──────── Data extracts
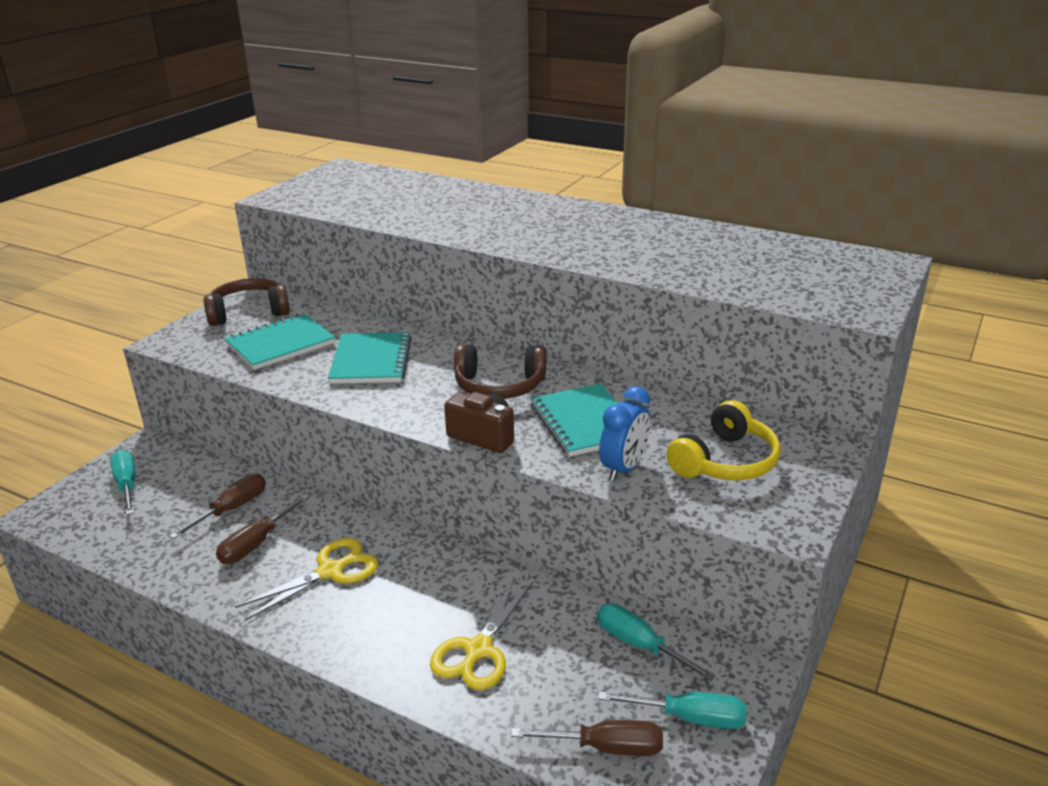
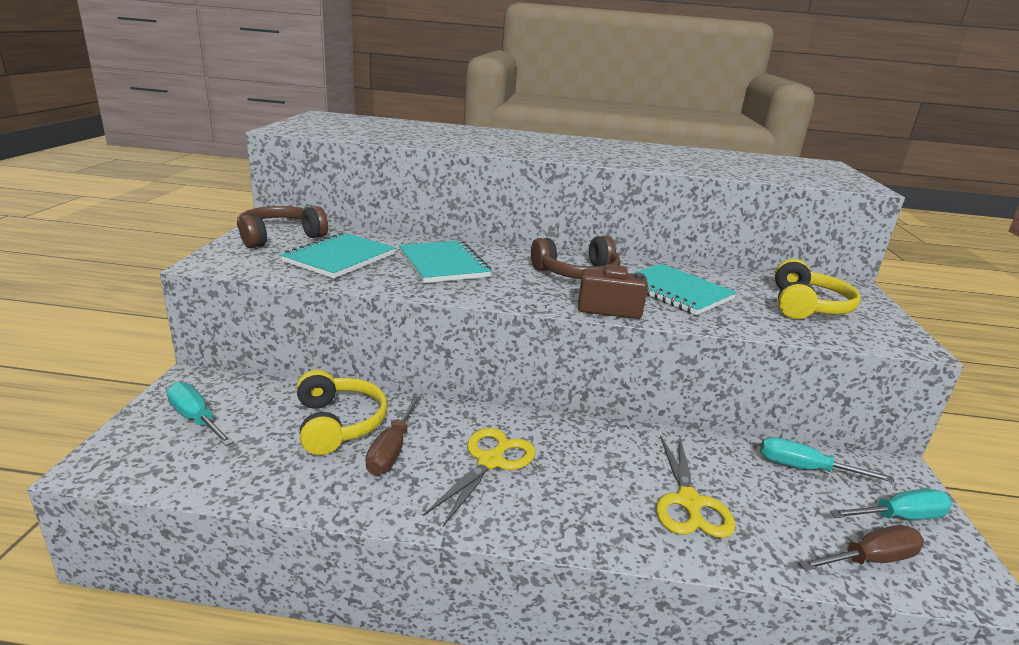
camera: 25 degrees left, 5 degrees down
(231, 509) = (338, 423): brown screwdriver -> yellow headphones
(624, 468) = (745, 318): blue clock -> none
────────────────
──────── Data extracts
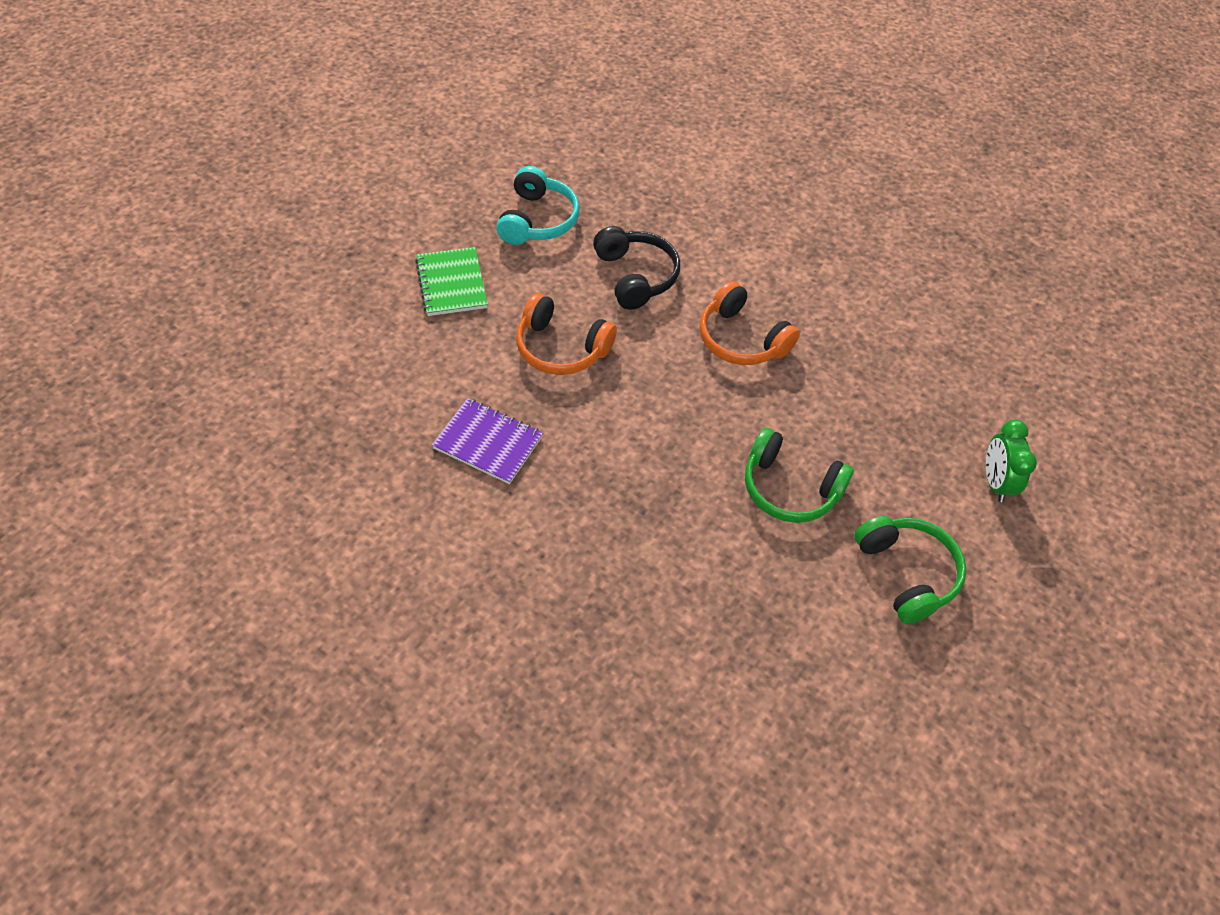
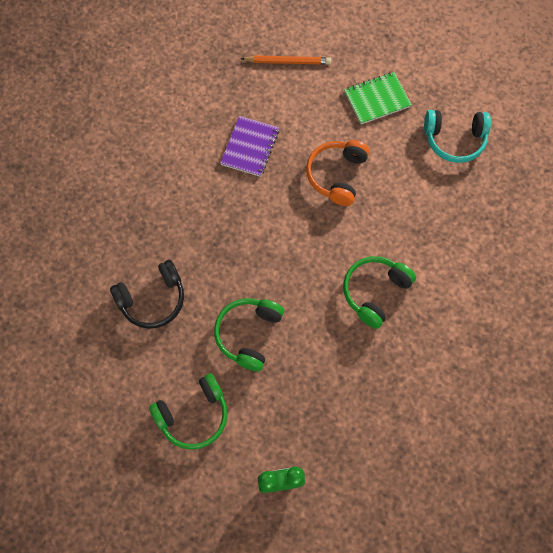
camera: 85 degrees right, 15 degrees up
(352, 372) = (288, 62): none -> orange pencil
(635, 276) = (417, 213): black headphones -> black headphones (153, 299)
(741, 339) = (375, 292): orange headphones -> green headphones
────────────────
Exercise aim
What number of lines in the data above include the string "camera"? Answer with that number only.

Expected answer
2